Work order:
Return the lines below exactly, please, from the one containing "turquoise toothbrush: 4 -> 2" through the last one, both included, and leave out any pictures.
⟨
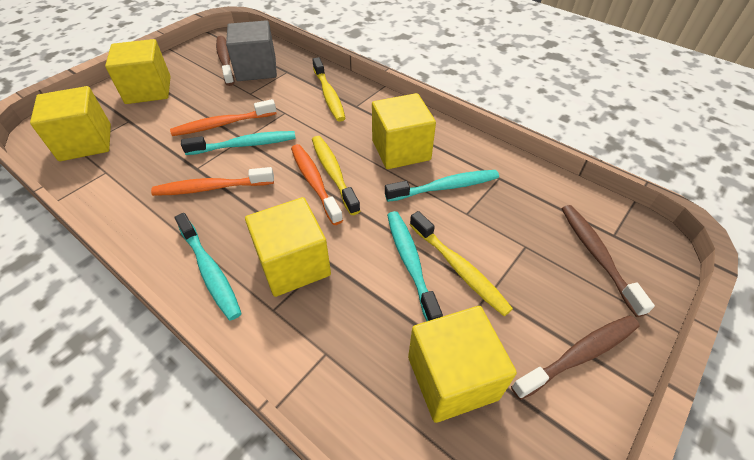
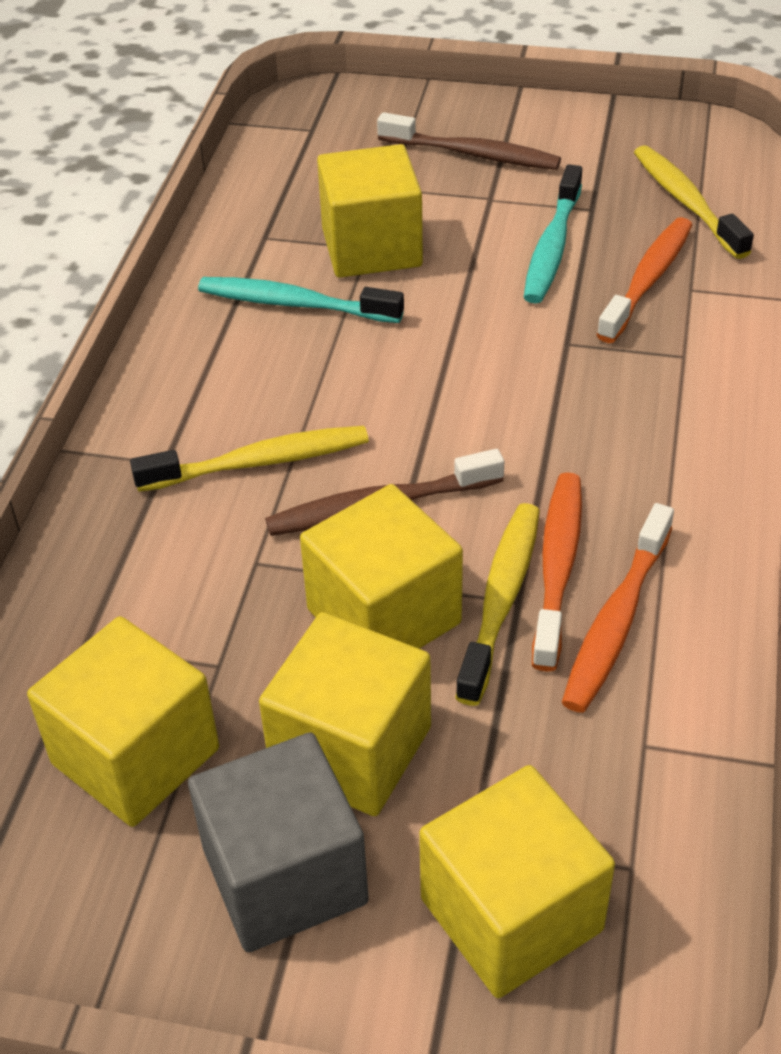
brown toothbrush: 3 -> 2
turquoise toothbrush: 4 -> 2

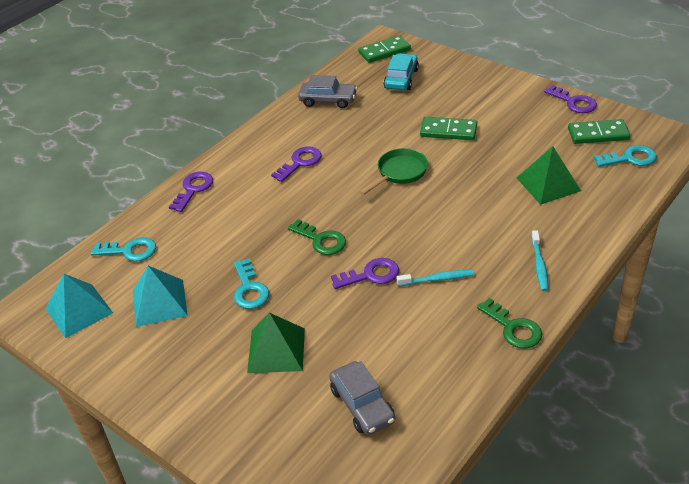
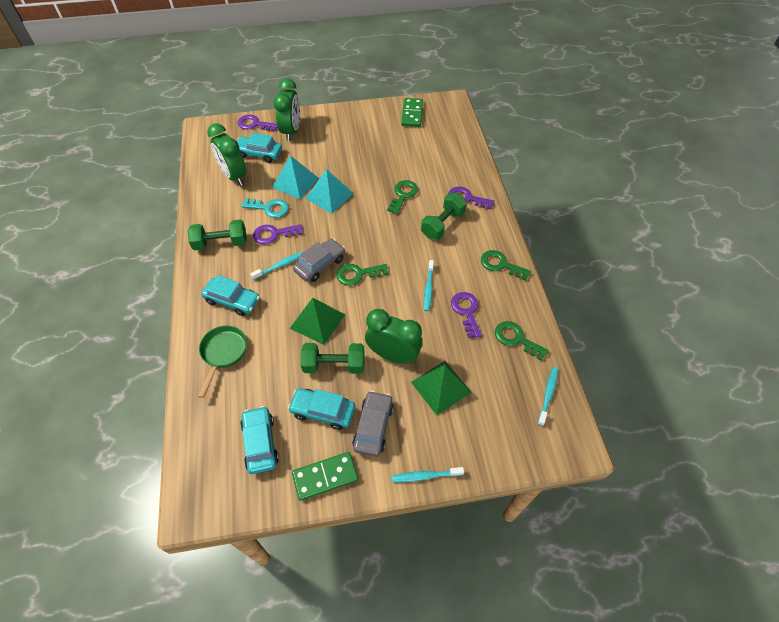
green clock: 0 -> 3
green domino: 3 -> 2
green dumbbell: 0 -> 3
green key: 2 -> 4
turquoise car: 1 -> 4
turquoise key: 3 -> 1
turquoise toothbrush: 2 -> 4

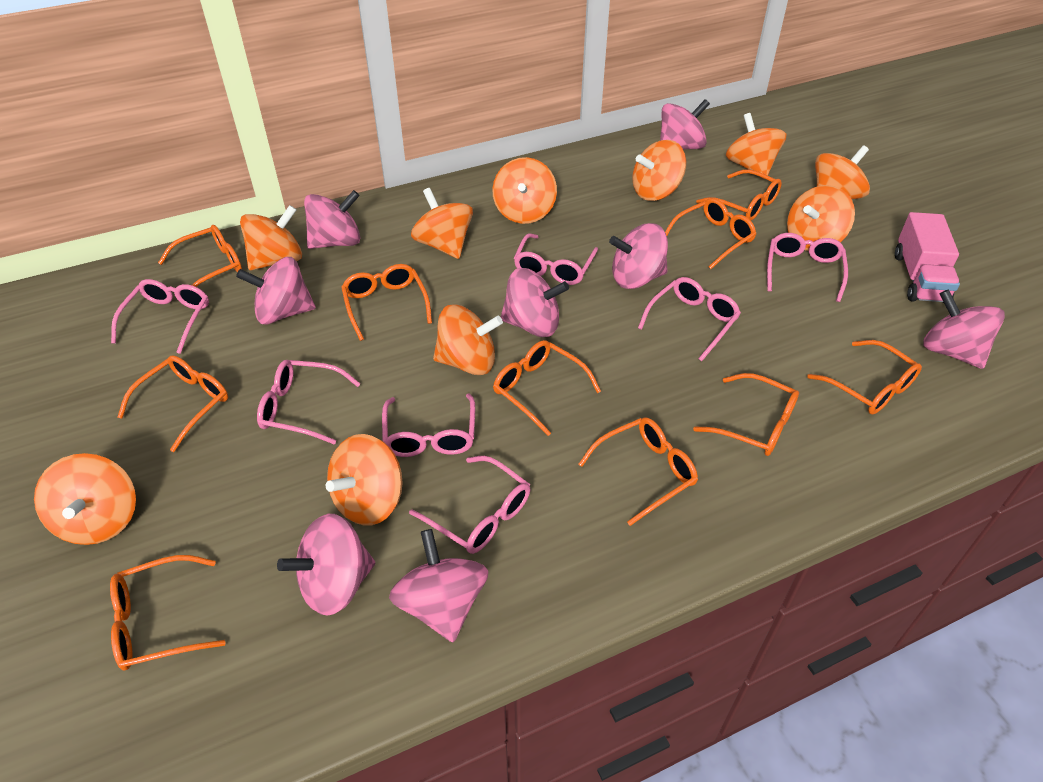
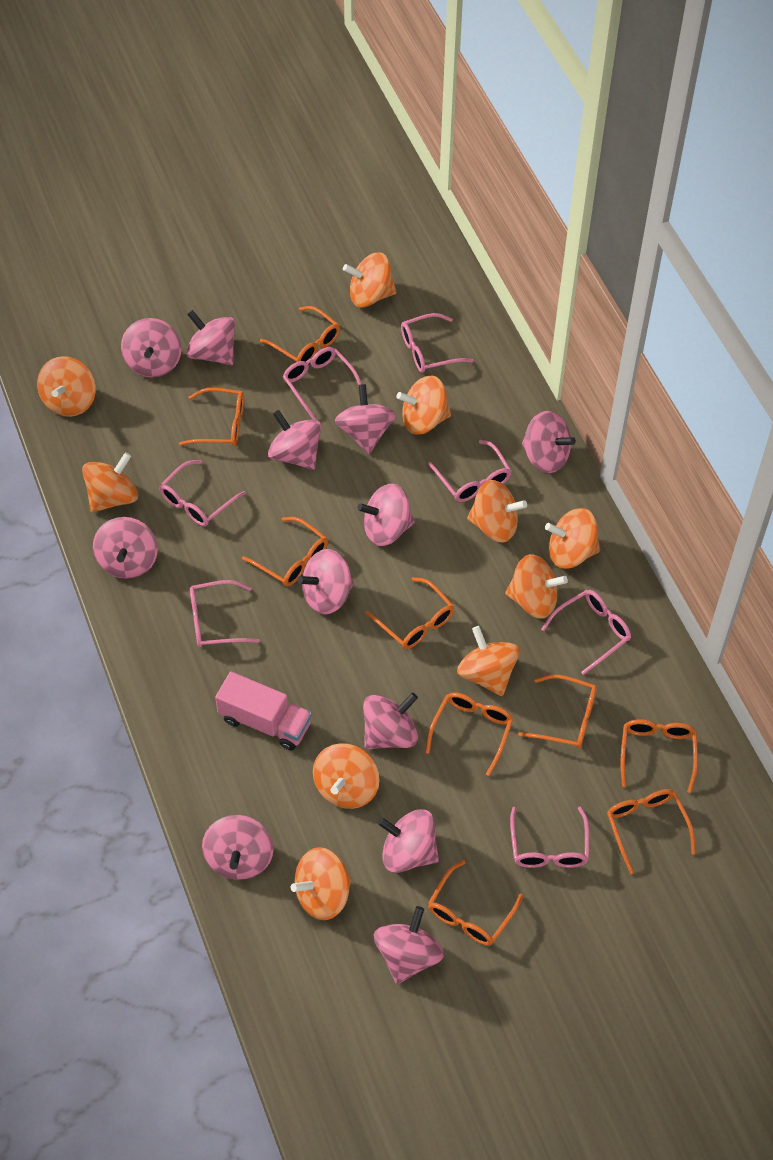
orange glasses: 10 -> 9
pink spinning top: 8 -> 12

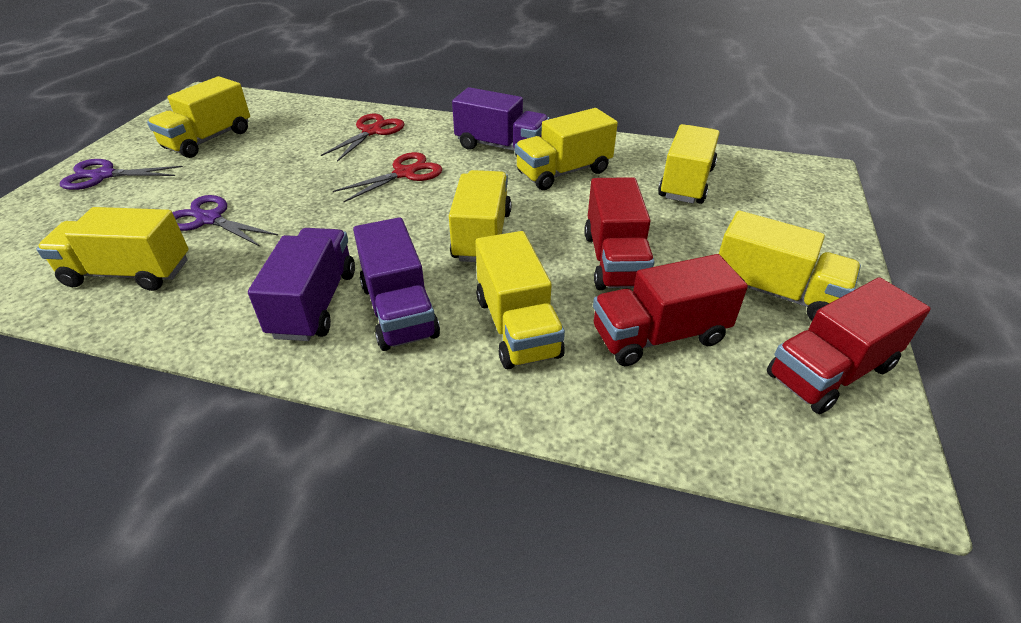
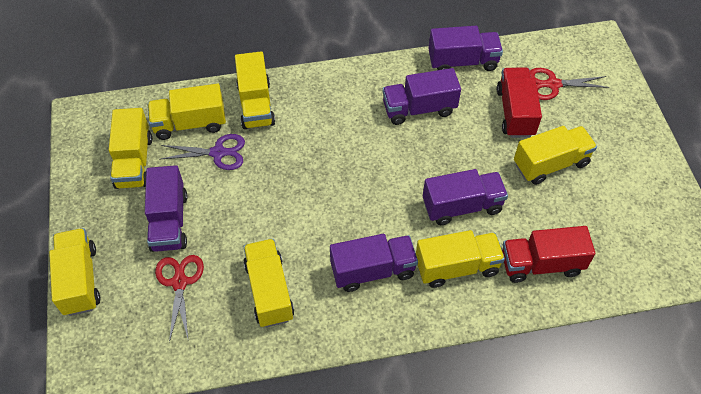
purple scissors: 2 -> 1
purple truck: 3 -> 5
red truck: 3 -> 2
⟩
Your solution:
turquoise toothbrush: 4 -> 2

green clock: 0 -> 3
green domino: 3 -> 2
green dumbbell: 0 -> 3
green key: 2 -> 4
turquoise car: 1 -> 4
turquoise key: 3 -> 1
turquoise toothbrush: 2 -> 4

orange glasses: 10 -> 9
pink spinning top: 8 -> 12

purple scissors: 2 -> 1
purple truck: 3 -> 5
red truck: 3 -> 2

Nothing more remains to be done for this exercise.